[DATASET RECORDS]

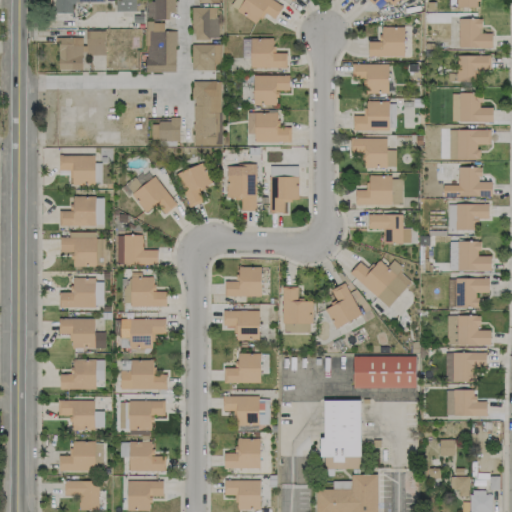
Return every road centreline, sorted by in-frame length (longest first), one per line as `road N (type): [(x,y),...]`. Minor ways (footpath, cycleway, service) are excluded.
road 1 (tertiary): [(23,0),(17,511)]
road 2 (residential): [(198,242),(198,511)]
road 3 (residential): [(327,31),(328,239)]
road 4 (residential): [(22,81),(185,79)]
road 5 (residential): [(328,239),(198,242)]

[INSTRUCTION]
Reproduce the text of every item above word for word, omitting the pictures.

[SOLVED EXERCISE]
Return every road centreline, sorted by in-frame length (longest first), one per line as `road N (type): [(x,y),...]`. Minor ways (footpath, cycleway, service) are excluded.
road 1 (tertiary): [(23,0),(17,511)]
road 2 (residential): [(198,242),(198,511)]
road 3 (residential): [(327,31),(328,239)]
road 4 (residential): [(22,81),(185,79)]
road 5 (residential): [(328,239),(198,242)]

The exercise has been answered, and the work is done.